__Source material__.
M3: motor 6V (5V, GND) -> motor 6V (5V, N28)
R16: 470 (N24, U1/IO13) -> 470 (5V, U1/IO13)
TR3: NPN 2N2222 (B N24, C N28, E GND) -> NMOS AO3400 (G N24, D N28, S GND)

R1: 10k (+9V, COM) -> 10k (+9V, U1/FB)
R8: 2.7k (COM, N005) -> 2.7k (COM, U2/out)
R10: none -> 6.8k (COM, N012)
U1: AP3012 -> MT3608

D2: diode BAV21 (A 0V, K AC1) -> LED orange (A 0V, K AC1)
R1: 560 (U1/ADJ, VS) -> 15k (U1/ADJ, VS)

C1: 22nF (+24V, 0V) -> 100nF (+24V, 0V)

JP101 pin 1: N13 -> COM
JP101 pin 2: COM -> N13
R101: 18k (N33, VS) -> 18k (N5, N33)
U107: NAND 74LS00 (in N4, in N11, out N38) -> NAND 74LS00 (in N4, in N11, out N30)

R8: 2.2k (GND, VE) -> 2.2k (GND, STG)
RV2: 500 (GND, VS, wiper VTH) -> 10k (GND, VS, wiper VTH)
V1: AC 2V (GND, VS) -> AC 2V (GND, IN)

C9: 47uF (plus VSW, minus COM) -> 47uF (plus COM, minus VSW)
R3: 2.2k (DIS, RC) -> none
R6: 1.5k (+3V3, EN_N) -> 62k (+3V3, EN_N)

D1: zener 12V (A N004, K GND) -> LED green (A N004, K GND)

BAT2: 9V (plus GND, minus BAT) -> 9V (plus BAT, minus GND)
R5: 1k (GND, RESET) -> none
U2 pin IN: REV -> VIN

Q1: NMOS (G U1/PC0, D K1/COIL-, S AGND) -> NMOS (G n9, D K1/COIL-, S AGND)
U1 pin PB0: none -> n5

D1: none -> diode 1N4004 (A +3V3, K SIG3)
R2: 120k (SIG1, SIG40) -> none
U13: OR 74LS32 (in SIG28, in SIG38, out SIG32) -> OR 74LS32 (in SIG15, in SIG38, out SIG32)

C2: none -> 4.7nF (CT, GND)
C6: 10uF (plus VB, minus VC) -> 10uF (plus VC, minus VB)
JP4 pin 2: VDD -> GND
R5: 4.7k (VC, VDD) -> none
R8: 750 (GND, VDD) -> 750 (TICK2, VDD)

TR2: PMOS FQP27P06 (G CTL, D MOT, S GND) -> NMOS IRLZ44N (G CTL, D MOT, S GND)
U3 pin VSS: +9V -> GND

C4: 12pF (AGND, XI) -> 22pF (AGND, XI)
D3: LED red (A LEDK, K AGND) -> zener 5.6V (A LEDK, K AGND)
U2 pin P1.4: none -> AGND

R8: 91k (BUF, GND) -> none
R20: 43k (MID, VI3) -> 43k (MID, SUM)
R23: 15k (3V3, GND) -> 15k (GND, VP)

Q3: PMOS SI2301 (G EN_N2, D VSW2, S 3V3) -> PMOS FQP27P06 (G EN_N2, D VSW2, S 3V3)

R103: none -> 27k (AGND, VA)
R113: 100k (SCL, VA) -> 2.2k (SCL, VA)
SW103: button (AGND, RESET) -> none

__Exercise__. Pick out the lines above containing the word "RESET", then copy them.

__Result of the exercise__.
R5: 1k (GND, RESET) -> none
SW103: button (AGND, RESET) -> none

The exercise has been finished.